• [TASK REQUIREMENTS]: Nothing but the lines from the one containing "brown cube: [368,149,473,253]" through the one containing "yellow teddy bear: [349,193,454,360]", both included, should be given again, each exactly as written below.

• [DATA]:
..........

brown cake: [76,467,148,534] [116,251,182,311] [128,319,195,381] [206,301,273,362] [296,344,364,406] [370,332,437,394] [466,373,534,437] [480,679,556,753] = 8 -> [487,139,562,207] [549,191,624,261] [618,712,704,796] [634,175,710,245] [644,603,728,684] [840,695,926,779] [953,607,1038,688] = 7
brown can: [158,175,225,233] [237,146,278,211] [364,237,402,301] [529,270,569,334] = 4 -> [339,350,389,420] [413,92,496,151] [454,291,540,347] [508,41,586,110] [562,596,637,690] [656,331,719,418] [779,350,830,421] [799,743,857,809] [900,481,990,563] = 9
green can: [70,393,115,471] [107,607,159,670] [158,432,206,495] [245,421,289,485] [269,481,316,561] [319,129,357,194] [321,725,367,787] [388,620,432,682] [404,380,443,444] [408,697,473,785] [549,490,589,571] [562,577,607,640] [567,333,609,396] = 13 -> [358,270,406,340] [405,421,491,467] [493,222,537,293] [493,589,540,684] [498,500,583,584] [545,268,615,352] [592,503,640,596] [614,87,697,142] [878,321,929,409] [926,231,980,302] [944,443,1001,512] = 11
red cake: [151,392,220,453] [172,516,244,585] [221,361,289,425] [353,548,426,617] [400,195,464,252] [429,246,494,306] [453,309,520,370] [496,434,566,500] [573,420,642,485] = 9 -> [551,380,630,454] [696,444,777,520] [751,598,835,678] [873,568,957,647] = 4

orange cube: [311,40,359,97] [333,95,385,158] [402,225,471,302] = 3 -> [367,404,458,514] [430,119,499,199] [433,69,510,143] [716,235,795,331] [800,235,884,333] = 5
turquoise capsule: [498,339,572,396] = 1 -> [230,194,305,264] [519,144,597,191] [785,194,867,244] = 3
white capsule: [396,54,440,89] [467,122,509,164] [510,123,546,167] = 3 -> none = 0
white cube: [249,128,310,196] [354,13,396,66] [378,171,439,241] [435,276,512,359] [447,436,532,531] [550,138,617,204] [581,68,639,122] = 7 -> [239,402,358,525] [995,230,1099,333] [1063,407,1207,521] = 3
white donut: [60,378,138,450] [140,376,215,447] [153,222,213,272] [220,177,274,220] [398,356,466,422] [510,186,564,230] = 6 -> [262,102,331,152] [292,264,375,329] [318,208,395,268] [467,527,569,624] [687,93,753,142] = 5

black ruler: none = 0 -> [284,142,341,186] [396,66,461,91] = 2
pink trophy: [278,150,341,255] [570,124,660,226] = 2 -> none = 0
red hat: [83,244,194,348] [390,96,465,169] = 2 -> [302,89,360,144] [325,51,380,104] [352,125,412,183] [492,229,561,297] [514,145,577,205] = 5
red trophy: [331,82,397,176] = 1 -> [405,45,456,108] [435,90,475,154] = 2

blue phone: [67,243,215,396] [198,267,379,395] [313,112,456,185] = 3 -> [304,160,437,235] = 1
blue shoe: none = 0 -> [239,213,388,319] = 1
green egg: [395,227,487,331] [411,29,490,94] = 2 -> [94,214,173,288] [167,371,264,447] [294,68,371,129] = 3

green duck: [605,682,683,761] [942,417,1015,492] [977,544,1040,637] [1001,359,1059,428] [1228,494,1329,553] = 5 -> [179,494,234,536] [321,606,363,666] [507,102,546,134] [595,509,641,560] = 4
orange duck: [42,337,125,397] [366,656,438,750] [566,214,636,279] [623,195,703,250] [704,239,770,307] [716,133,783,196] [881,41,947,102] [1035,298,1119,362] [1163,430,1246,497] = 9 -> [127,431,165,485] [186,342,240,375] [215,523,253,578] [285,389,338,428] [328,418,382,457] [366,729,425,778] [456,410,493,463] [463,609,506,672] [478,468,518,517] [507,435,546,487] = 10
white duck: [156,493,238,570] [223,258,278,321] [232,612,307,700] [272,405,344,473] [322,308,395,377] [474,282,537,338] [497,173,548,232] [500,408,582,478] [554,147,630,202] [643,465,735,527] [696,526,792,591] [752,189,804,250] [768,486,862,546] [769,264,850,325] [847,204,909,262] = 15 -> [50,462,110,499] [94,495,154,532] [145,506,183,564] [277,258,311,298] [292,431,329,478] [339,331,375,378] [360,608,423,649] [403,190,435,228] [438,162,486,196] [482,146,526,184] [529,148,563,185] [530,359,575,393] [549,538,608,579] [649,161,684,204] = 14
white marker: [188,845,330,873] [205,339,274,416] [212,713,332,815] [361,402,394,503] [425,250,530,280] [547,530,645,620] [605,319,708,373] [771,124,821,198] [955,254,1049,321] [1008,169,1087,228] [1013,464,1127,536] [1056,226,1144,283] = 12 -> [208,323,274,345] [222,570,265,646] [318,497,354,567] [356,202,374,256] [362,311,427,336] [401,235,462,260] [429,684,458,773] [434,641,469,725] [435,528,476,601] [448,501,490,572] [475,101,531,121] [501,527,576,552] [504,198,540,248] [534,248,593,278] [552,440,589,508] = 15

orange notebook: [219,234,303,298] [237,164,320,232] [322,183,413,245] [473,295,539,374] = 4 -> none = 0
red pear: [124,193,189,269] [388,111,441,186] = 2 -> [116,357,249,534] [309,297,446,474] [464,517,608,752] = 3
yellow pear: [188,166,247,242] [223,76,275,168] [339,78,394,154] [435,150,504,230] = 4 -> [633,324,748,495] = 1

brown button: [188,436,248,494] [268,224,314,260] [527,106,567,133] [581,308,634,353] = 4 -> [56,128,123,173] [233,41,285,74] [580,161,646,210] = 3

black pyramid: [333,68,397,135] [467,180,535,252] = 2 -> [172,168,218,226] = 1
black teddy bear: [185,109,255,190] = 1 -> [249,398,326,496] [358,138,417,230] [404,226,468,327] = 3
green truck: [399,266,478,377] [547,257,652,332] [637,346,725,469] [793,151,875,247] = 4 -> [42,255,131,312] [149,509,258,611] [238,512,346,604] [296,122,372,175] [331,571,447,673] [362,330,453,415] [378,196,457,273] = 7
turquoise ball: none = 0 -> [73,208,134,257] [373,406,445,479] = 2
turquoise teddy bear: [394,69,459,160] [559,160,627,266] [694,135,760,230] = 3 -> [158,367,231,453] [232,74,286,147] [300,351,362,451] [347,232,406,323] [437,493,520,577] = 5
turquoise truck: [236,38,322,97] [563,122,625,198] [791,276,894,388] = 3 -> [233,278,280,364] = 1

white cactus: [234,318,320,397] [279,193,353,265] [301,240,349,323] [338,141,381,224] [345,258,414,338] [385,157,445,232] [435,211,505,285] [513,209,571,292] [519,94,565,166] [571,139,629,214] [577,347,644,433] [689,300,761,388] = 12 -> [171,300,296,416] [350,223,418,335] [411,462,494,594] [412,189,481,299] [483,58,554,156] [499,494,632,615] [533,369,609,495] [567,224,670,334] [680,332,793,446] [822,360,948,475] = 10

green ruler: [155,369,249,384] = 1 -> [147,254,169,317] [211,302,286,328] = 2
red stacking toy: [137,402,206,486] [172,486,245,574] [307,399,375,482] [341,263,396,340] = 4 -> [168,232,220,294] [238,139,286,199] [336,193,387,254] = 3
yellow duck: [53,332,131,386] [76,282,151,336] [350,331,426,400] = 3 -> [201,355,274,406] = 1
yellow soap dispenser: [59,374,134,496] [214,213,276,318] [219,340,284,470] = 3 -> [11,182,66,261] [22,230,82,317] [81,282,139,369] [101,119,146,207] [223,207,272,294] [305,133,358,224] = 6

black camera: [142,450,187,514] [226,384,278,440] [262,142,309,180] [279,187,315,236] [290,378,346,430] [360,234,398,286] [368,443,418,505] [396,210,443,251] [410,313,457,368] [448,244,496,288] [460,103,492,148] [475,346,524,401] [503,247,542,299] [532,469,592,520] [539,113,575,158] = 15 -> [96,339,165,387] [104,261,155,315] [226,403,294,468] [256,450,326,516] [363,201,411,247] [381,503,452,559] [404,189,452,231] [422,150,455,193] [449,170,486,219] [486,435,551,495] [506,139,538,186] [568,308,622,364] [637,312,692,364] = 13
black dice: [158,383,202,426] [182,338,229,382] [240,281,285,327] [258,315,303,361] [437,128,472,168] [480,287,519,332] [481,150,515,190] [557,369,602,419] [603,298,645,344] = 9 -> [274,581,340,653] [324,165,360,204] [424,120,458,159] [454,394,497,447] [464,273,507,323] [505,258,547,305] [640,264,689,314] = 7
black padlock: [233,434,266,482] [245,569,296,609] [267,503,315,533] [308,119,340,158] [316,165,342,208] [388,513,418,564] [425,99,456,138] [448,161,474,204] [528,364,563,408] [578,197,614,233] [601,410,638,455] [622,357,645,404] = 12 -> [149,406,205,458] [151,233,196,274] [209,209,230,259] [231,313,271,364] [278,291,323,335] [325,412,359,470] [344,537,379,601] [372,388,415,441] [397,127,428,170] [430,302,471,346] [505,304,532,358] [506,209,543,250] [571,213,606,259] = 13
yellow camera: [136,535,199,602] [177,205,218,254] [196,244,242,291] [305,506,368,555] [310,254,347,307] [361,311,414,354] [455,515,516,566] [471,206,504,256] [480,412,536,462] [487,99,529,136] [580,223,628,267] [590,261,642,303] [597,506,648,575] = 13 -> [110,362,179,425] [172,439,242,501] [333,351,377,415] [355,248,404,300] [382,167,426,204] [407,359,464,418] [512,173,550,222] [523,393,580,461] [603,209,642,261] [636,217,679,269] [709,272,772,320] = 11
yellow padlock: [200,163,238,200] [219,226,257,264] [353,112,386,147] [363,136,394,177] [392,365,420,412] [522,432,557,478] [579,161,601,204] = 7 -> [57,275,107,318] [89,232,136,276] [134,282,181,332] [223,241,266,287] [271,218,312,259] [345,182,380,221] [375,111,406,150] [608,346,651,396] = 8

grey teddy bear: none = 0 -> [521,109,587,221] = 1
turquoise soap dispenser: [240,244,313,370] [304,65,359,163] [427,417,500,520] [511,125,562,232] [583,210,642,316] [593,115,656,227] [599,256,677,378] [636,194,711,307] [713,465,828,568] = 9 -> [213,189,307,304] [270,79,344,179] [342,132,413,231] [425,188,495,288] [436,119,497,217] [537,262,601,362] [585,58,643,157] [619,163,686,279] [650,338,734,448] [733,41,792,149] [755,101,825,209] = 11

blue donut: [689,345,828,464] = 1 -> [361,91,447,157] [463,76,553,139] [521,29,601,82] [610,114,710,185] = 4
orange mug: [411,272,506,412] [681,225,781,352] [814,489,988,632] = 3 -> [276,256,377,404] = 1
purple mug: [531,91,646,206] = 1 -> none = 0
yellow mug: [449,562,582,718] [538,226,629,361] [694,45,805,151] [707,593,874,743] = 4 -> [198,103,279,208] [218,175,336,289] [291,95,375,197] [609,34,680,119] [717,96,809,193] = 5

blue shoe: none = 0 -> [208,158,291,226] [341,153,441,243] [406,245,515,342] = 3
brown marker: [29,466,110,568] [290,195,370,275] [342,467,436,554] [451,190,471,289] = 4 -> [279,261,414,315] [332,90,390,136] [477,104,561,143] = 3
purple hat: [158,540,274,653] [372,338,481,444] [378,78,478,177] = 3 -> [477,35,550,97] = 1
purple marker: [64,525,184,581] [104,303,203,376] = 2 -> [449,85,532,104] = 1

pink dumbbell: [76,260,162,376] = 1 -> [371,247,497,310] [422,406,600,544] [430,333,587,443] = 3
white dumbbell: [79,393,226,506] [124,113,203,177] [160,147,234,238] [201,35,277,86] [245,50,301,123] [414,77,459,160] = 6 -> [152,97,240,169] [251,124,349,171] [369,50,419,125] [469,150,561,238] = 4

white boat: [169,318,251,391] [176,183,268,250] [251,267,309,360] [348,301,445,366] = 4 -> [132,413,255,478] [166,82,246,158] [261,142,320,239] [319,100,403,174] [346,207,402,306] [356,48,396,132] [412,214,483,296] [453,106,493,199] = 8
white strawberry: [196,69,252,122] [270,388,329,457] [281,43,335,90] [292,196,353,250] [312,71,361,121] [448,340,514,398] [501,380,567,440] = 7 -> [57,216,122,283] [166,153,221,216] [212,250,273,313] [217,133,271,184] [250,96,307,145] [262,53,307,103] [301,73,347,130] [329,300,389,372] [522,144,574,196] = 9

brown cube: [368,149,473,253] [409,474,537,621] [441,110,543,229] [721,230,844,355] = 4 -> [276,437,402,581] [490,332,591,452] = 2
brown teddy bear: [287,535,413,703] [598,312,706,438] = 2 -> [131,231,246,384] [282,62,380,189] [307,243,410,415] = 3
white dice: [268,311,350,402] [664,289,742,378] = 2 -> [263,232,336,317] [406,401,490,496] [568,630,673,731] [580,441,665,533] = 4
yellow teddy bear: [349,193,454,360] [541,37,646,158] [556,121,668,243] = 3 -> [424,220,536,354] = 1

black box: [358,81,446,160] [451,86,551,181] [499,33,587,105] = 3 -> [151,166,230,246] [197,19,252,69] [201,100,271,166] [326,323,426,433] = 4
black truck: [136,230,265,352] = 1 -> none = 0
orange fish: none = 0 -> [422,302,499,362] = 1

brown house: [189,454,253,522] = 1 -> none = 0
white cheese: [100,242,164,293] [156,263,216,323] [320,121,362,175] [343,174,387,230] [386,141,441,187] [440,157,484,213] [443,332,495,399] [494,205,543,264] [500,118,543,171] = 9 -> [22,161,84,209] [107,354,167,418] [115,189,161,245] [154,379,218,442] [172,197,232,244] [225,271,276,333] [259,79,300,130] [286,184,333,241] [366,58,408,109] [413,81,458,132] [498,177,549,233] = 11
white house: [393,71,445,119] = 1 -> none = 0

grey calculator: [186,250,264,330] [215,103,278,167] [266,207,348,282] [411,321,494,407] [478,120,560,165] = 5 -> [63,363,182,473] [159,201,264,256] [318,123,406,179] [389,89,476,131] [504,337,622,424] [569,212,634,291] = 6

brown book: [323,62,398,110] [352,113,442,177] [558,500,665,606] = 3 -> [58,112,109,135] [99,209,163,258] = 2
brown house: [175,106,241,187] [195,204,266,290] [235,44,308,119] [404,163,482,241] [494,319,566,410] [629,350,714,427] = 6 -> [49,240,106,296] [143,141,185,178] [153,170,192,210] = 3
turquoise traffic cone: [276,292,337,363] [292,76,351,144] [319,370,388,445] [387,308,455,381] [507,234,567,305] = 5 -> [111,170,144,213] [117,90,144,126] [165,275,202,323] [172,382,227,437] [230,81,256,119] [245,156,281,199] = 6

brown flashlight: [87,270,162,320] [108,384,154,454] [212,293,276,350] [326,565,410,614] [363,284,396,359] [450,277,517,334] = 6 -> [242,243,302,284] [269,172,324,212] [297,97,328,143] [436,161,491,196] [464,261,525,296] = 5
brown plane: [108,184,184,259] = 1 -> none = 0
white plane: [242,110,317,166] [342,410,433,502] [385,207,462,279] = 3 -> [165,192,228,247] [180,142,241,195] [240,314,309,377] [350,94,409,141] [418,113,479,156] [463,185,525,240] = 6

..........

• [WRITTEN SOLUTION]:
brown cube: [368,149,473,253] [409,474,537,621] [441,110,543,229] [721,230,844,355] = 4 -> [276,437,402,581] [490,332,591,452] = 2
brown teddy bear: [287,535,413,703] [598,312,706,438] = 2 -> [131,231,246,384] [282,62,380,189] [307,243,410,415] = 3
white dice: [268,311,350,402] [664,289,742,378] = 2 -> [263,232,336,317] [406,401,490,496] [568,630,673,731] [580,441,665,533] = 4
yellow teddy bear: [349,193,454,360] [541,37,646,158] [556,121,668,243] = 3 -> [424,220,536,354] = 1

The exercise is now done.